▸ **Work task**
Reproduce the listing in full, exactly as written, but without images.

(Information provided begins)

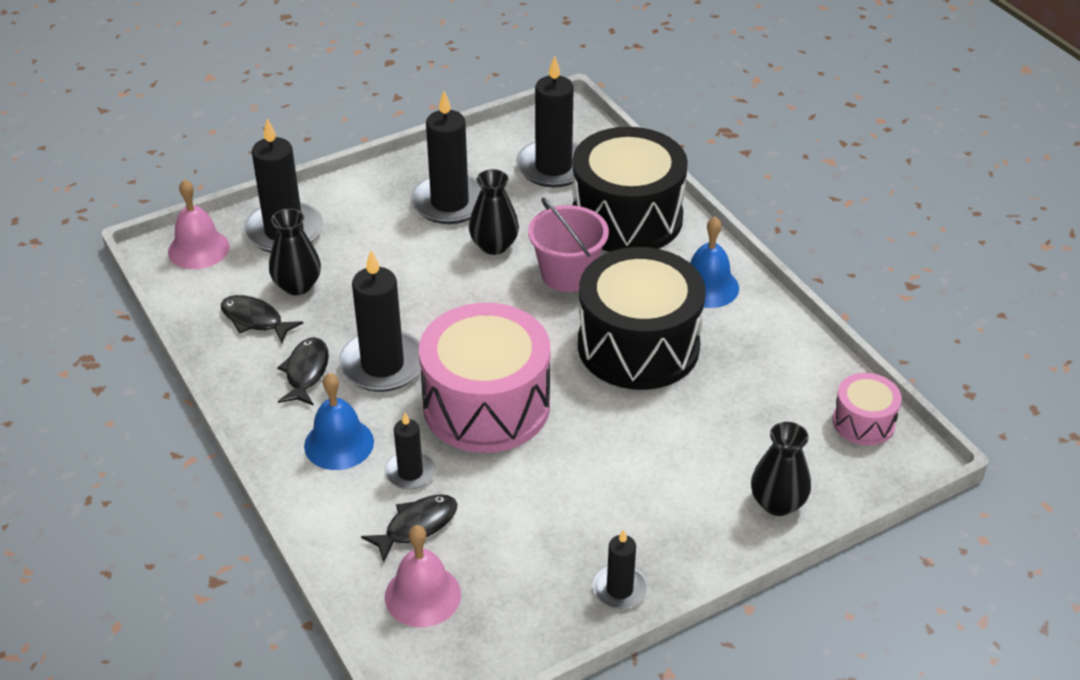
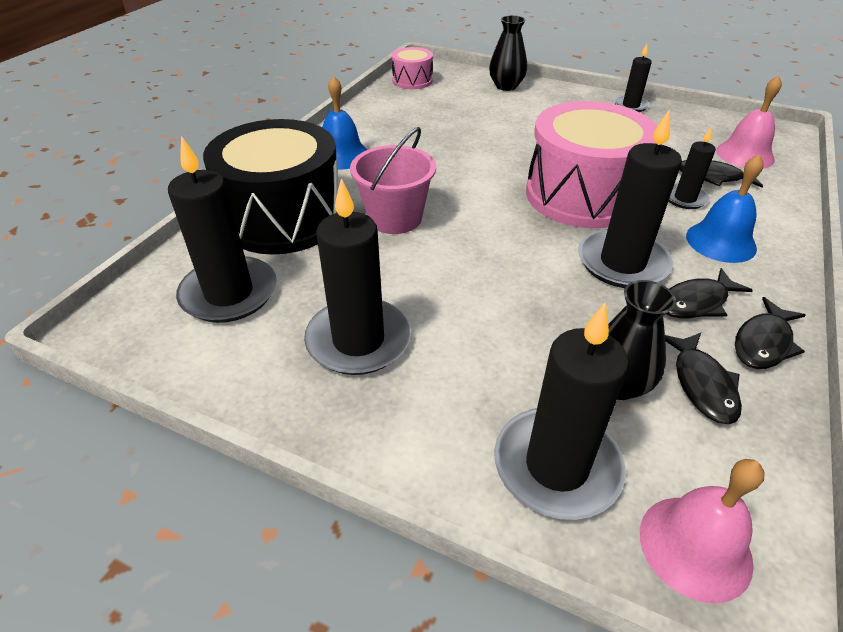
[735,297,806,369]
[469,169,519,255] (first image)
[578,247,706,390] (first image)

(Information provided ends)

▸ **Output of the task**
[735,297,806,369]
[469,169,519,255] (first image)
[578,247,706,390] (first image)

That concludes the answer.